Object displacement listings
--------------------------------
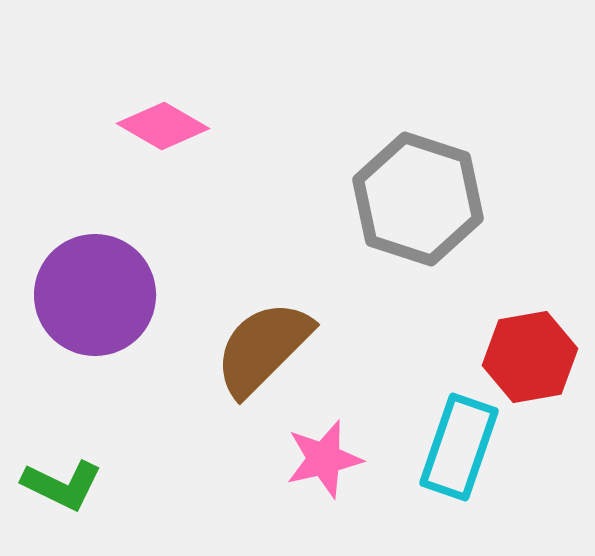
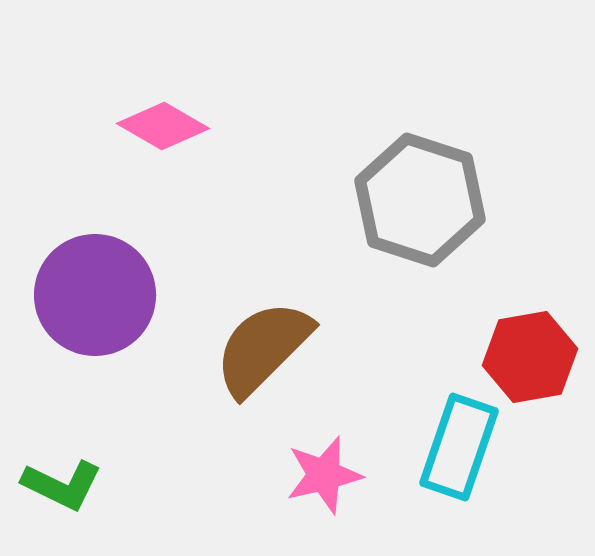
gray hexagon: moved 2 px right, 1 px down
pink star: moved 16 px down
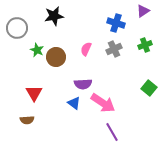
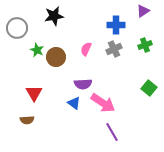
blue cross: moved 2 px down; rotated 18 degrees counterclockwise
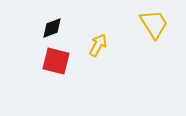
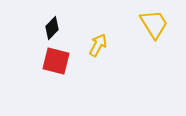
black diamond: rotated 25 degrees counterclockwise
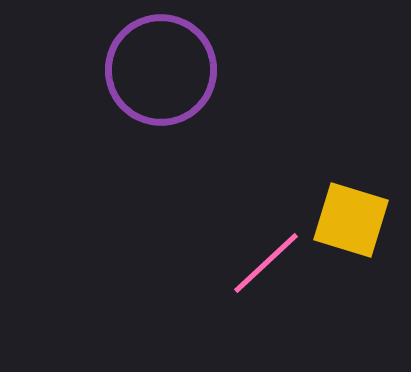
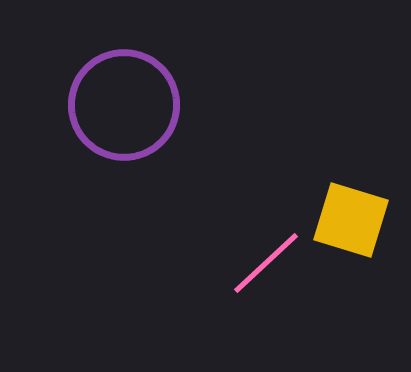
purple circle: moved 37 px left, 35 px down
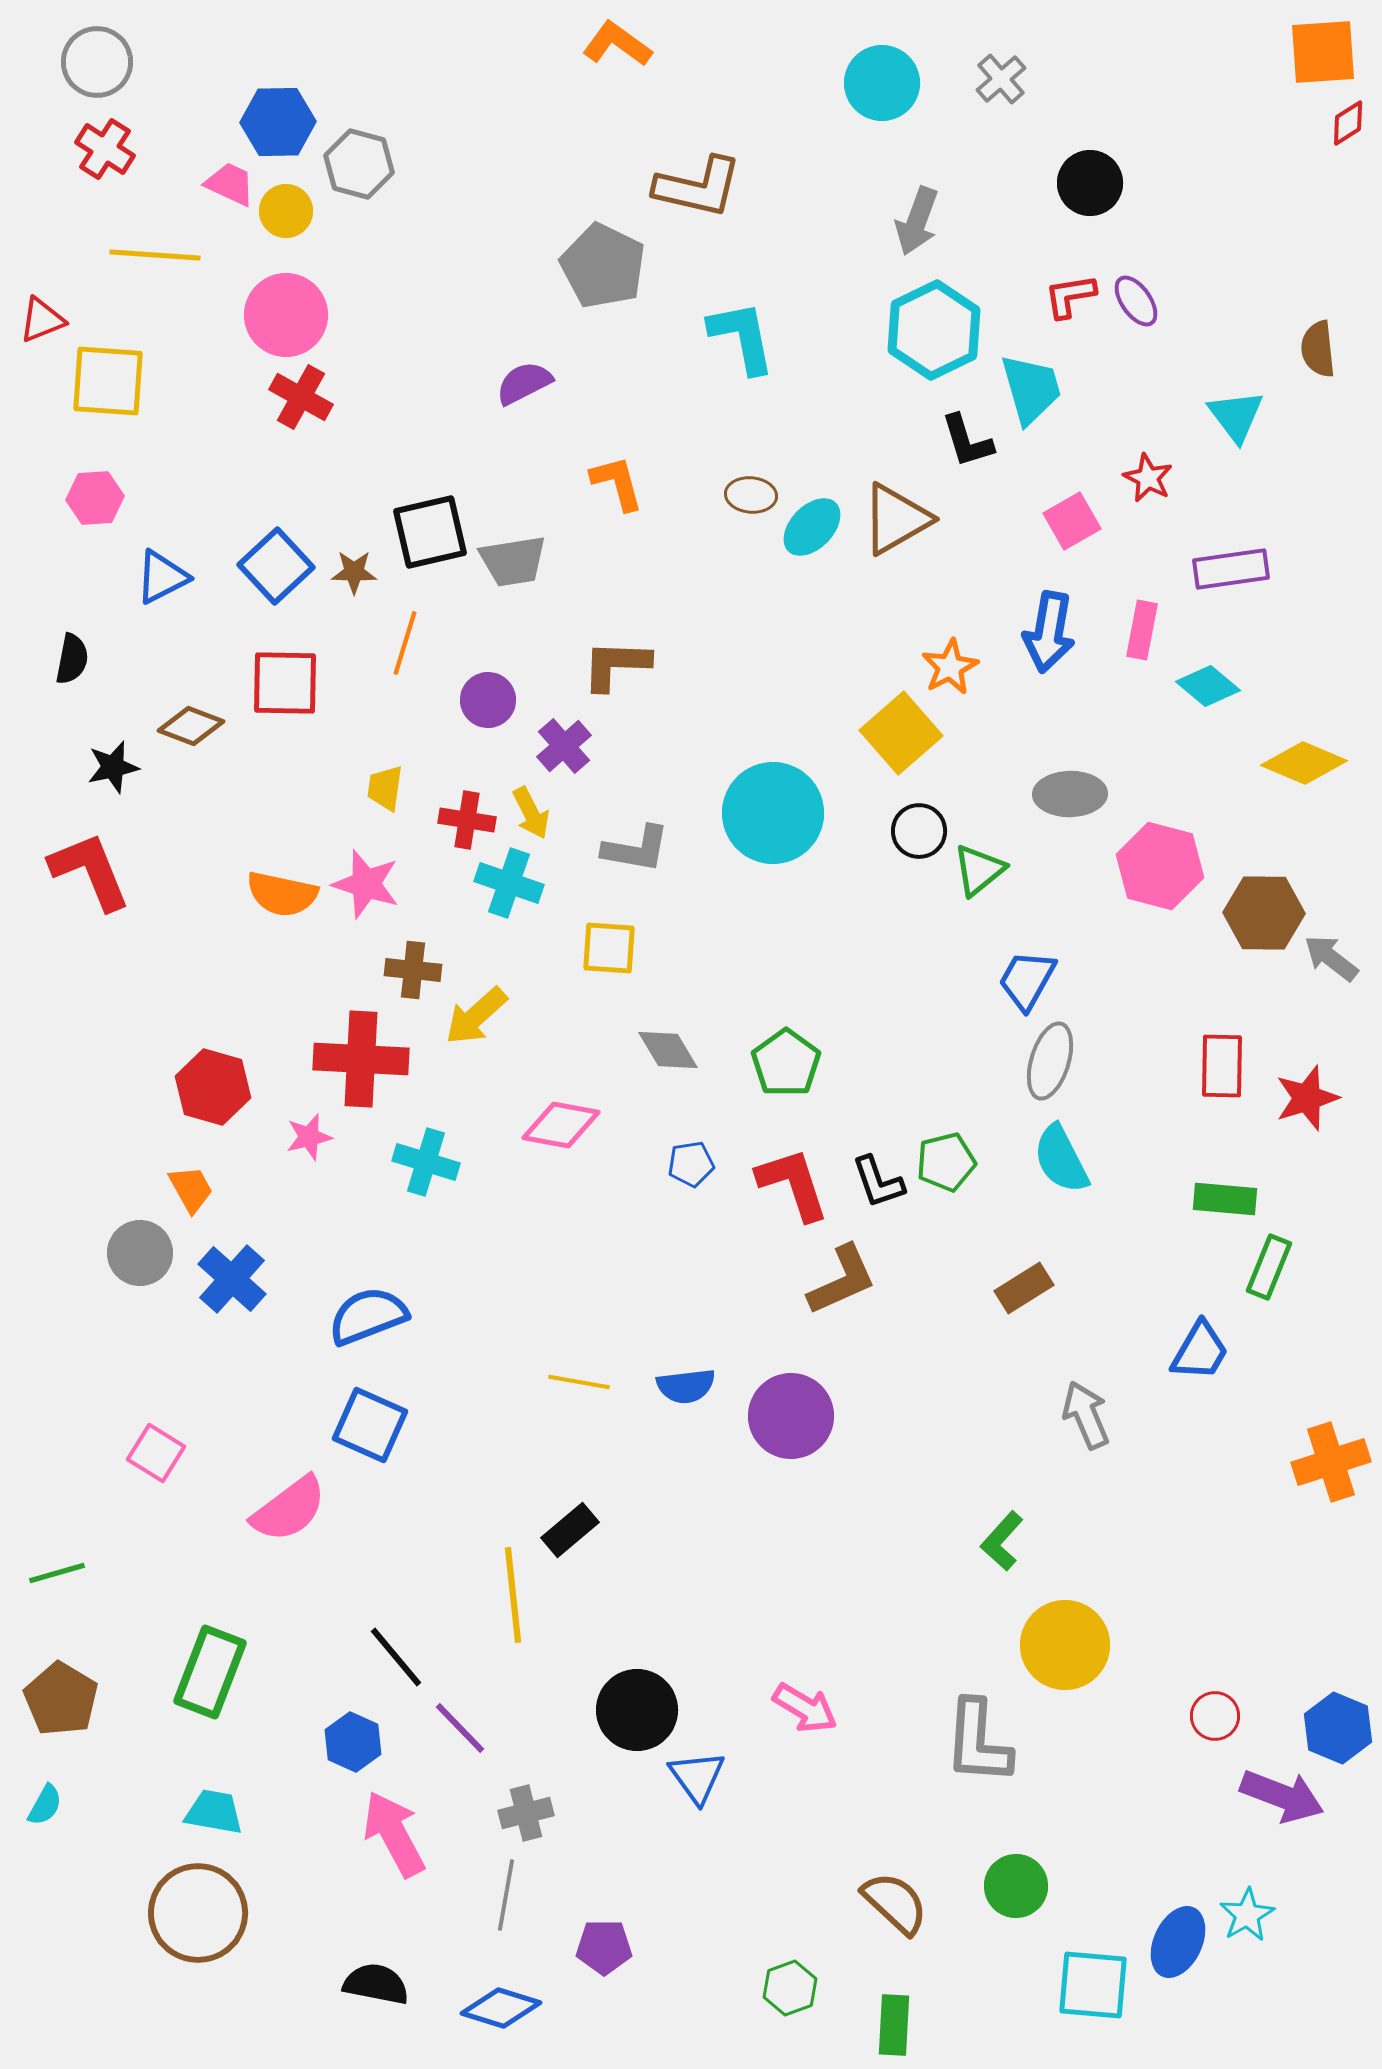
--------------------------------
● **Action item**: Report each line above containing the string "moved".

● **Answer section**:
gray hexagon: moved 2 px right, 1 px down
pink star: moved 16 px down
blue cross: moved 2 px down; rotated 18 degrees counterclockwise
purple circle: moved 37 px left, 35 px down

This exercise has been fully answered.